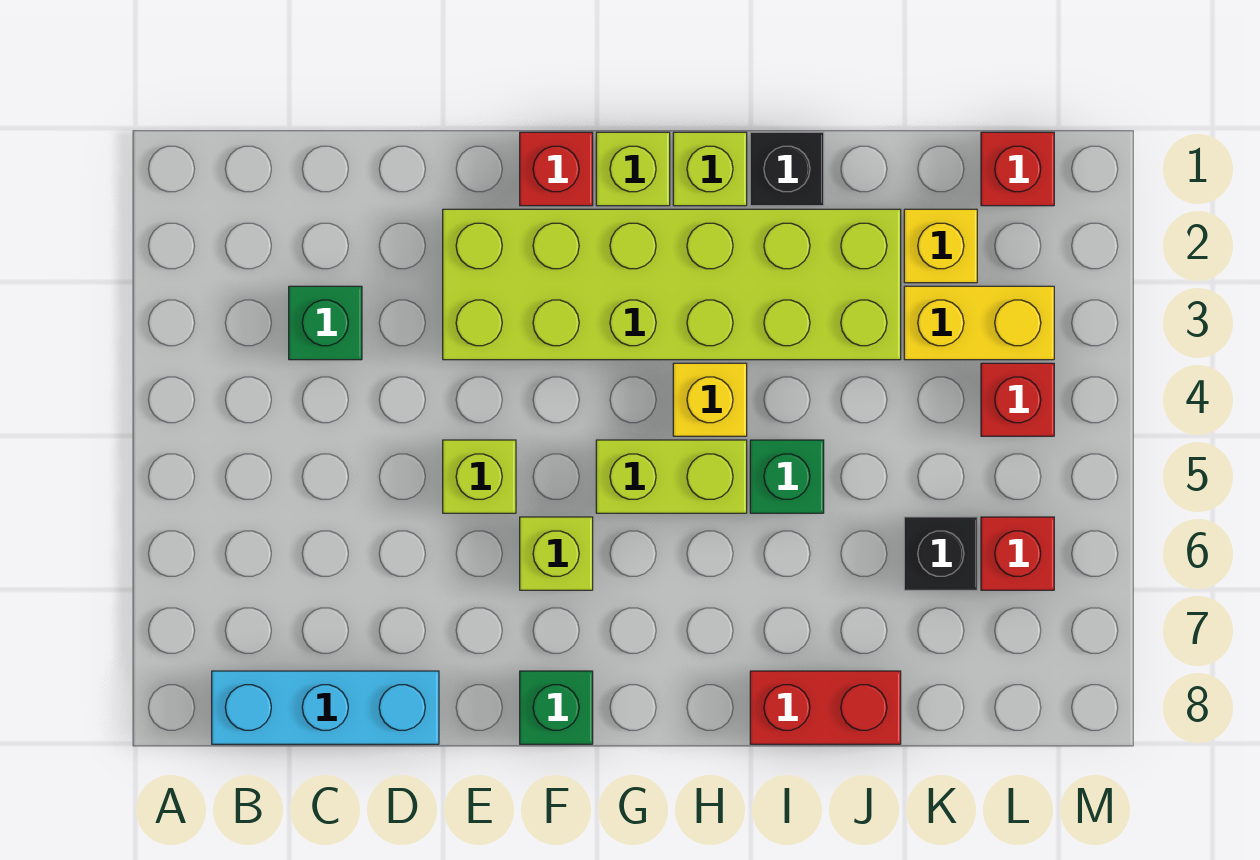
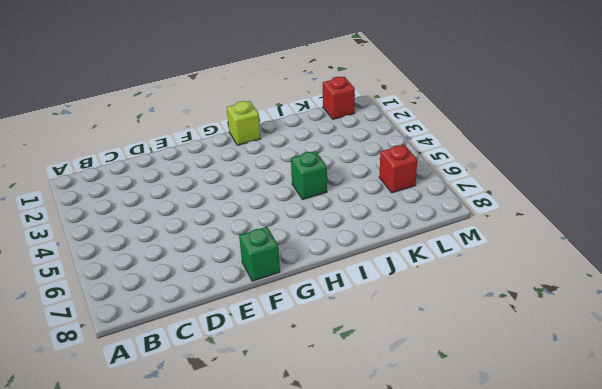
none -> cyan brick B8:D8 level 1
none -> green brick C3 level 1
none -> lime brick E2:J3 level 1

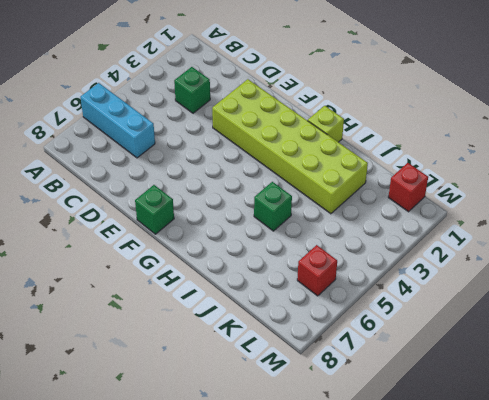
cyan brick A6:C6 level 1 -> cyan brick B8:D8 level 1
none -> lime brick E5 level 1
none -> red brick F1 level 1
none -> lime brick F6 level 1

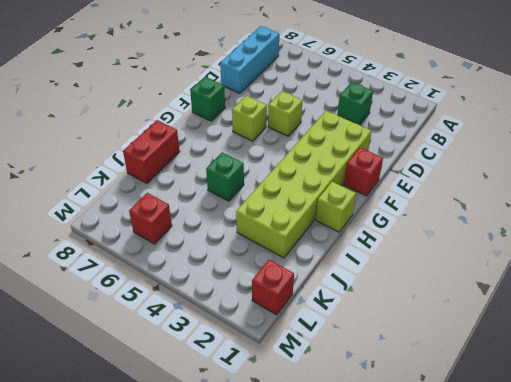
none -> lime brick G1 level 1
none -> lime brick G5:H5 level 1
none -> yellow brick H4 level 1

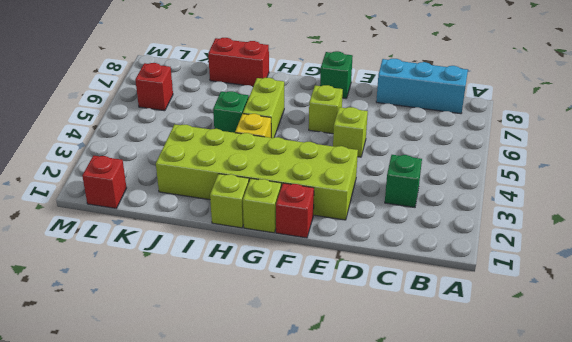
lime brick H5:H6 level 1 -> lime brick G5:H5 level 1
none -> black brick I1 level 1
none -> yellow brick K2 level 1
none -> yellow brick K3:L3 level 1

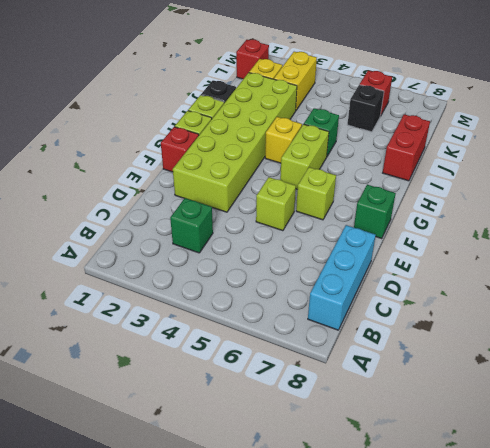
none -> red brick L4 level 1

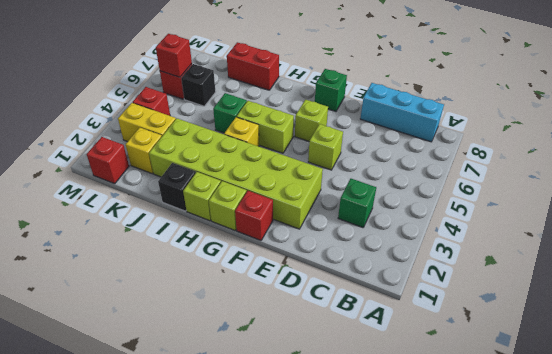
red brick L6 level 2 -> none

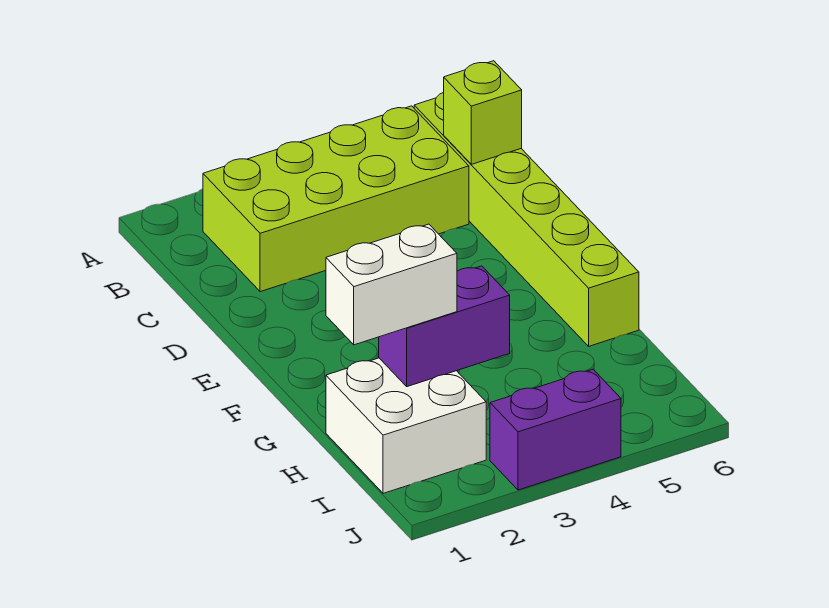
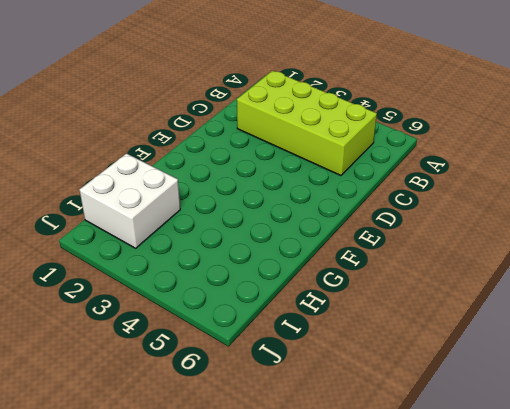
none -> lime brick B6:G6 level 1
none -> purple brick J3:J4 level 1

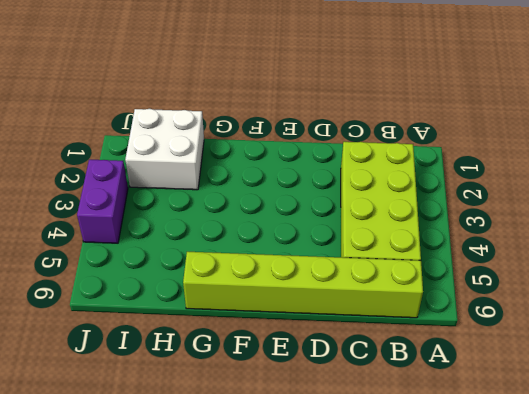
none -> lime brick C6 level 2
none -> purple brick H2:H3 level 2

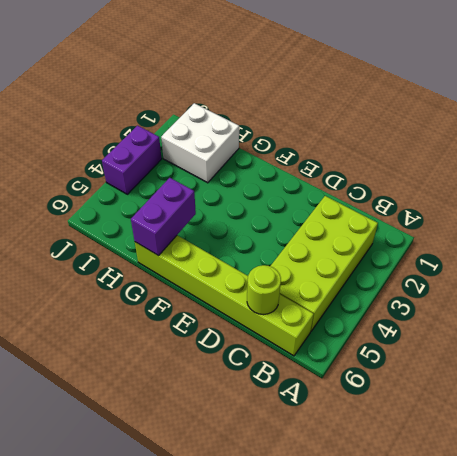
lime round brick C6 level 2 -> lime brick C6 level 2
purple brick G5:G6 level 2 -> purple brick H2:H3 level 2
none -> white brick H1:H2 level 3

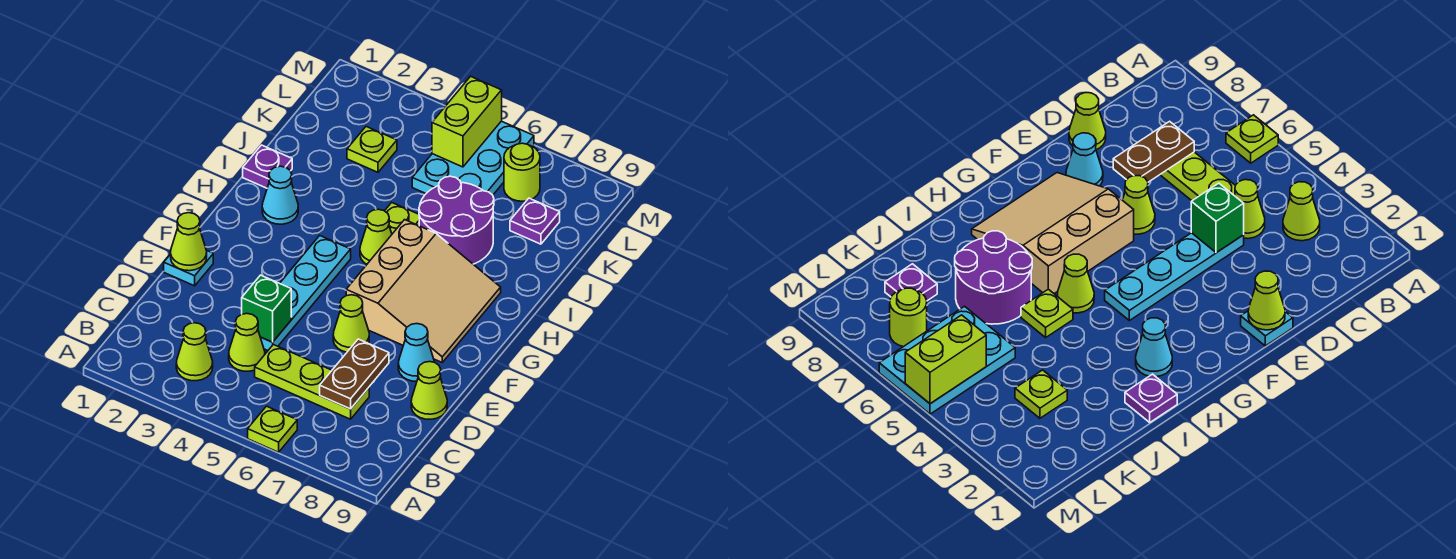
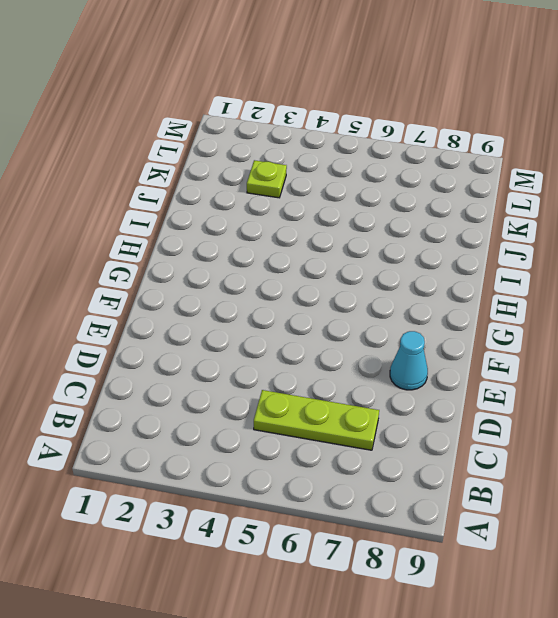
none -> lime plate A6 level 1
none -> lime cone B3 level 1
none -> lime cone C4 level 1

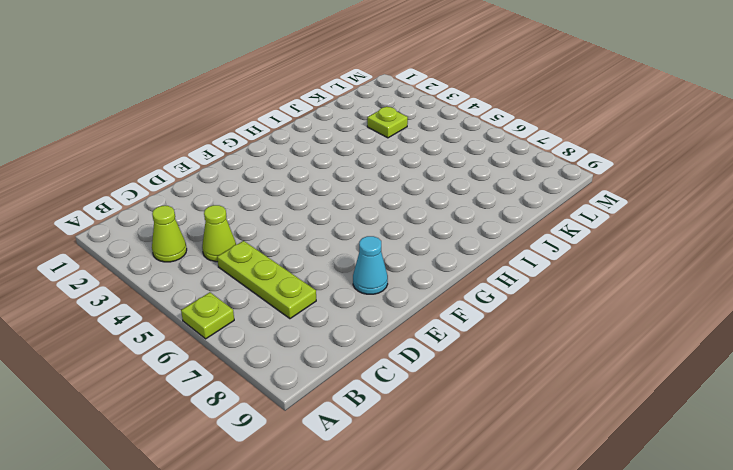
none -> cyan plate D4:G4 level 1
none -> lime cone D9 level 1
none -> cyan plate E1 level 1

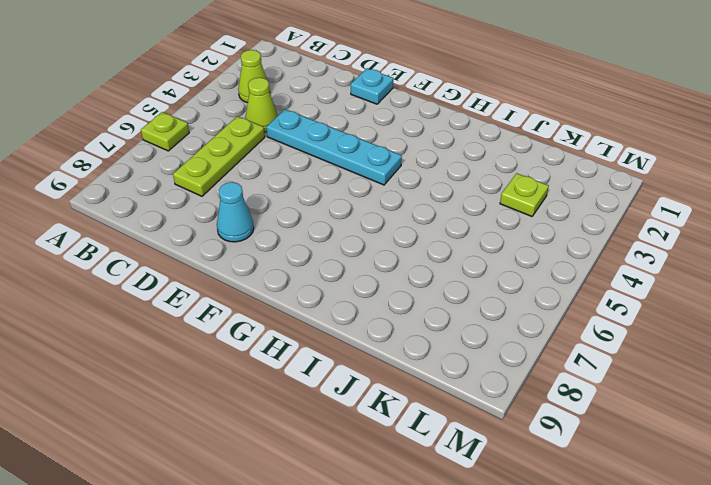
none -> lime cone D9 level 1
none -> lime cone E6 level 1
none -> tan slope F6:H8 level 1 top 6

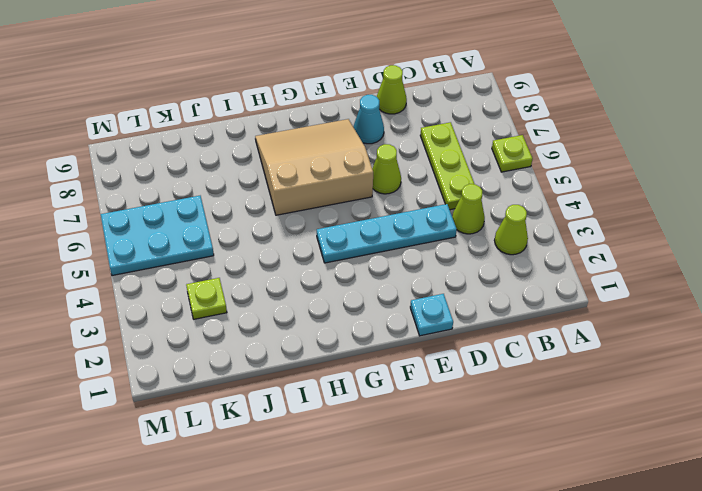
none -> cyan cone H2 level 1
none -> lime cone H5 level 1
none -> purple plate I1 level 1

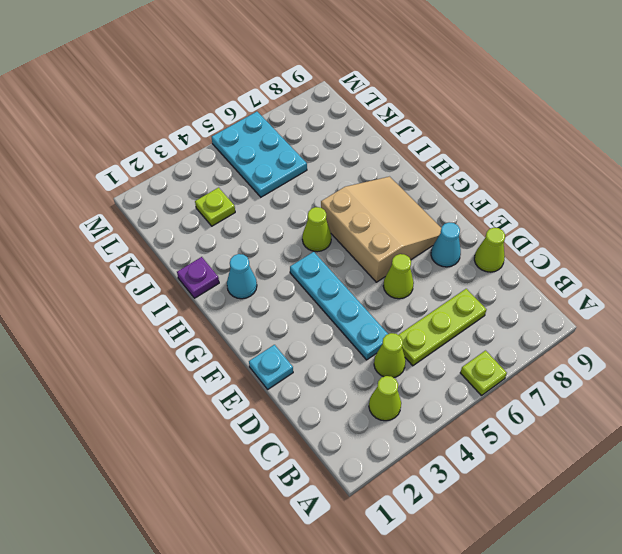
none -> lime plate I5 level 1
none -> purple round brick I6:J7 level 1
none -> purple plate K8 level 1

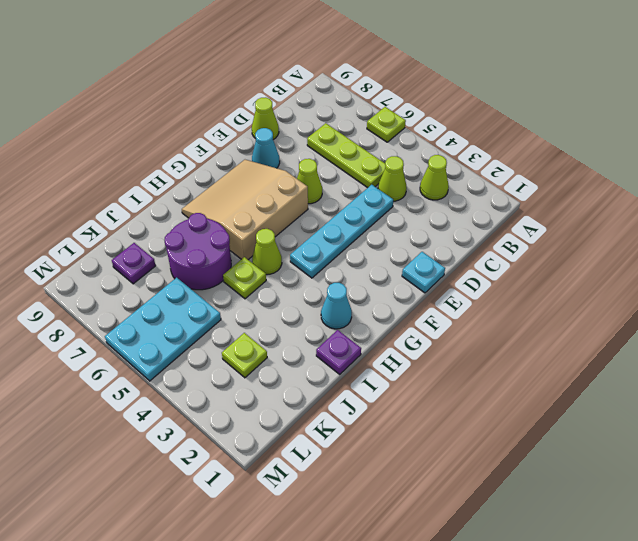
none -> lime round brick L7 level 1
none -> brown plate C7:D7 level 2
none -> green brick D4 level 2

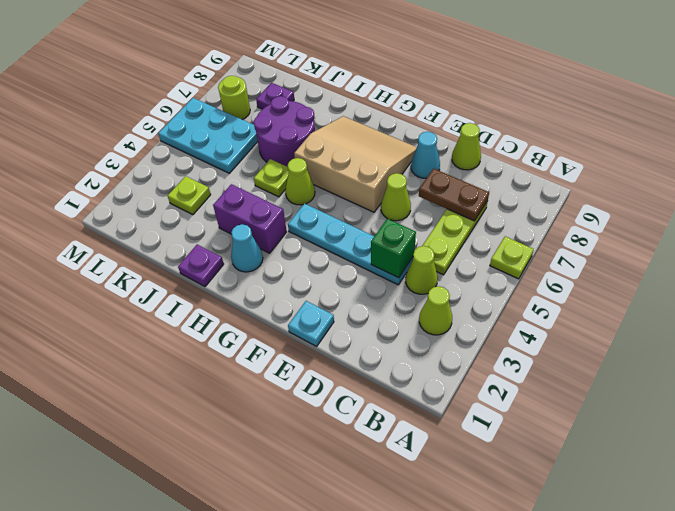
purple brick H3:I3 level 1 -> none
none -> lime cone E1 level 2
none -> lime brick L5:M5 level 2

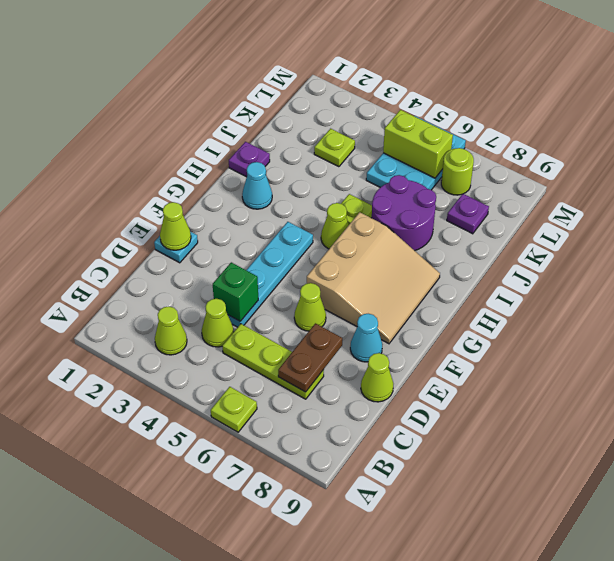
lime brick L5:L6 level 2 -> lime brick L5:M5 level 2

» TASK OBJECTIVE
Your task is to repeat exactly the lines from the beginning of the data to the line that contains "purple brick G5:G6", both ends included, leaving out pictures.

» TASK SOLUTION
none -> cyan brick B8:D8 level 1
none -> green brick C3 level 1
none -> lime brick E2:J3 level 1

cyan brick A6:C6 level 1 -> cyan brick B8:D8 level 1
none -> lime brick E5 level 1
none -> red brick F1 level 1
none -> lime brick F6 level 1

none -> lime brick G1 level 1
none -> lime brick G5:H5 level 1
none -> yellow brick H4 level 1

lime brick H5:H6 level 1 -> lime brick G5:H5 level 1
none -> black brick I1 level 1
none -> yellow brick K2 level 1
none -> yellow brick K3:L3 level 1

none -> red brick L4 level 1

red brick L6 level 2 -> none

none -> lime brick B6:G6 level 1
none -> purple brick J3:J4 level 1

none -> lime brick C6 level 2
none -> purple brick H2:H3 level 2

lime round brick C6 level 2 -> lime brick C6 level 2
purple brick G5:G6 level 2 -> purple brick H2:H3 level 2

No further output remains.